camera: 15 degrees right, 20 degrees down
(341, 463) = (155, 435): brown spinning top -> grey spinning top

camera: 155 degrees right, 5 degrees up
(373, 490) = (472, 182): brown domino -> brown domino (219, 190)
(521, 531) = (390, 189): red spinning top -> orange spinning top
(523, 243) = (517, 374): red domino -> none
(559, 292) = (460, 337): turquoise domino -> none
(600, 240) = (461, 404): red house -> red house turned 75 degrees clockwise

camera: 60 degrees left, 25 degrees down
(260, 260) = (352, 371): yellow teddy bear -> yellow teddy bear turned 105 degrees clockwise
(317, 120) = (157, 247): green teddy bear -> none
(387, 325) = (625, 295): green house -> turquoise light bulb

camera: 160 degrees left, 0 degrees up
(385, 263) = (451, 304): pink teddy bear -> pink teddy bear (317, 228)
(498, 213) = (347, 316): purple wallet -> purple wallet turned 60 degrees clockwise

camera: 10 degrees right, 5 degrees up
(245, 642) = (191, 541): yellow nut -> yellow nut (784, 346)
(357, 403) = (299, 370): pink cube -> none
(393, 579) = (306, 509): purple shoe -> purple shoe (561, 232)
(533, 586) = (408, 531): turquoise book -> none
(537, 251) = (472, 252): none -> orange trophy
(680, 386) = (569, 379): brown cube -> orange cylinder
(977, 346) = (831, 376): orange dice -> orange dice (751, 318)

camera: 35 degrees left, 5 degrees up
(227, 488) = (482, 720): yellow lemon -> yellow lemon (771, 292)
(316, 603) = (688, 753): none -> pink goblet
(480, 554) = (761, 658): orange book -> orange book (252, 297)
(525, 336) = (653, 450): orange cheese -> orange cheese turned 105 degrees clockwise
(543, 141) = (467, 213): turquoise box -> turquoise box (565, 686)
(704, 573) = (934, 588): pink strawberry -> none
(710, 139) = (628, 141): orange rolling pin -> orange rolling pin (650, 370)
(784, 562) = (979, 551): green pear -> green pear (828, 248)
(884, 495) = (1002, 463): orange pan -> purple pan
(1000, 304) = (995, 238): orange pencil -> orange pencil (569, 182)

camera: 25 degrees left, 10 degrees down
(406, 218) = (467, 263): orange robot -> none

▶ **WHAT TO DO**:
Your answer should consist solely of the lines above from the line with "(537, 251) = (472, 252): none" to the line with "(704, 573) = (934, 588): pink", both included, reproduced exactly.

▶ **THE COMPLETED TASK**:
(537, 251) = (472, 252): none -> orange trophy
(680, 386) = (569, 379): brown cube -> orange cylinder
(977, 346) = (831, 376): orange dice -> orange dice (751, 318)

camera: 35 degrees left, 5 degrees up
(227, 488) = (482, 720): yellow lemon -> yellow lemon (771, 292)
(316, 603) = (688, 753): none -> pink goblet
(480, 554) = (761, 658): orange book -> orange book (252, 297)
(525, 336) = (653, 450): orange cheese -> orange cheese turned 105 degrees clockwise
(543, 141) = (467, 213): turquoise box -> turquoise box (565, 686)
(704, 573) = (934, 588): pink strawberry -> none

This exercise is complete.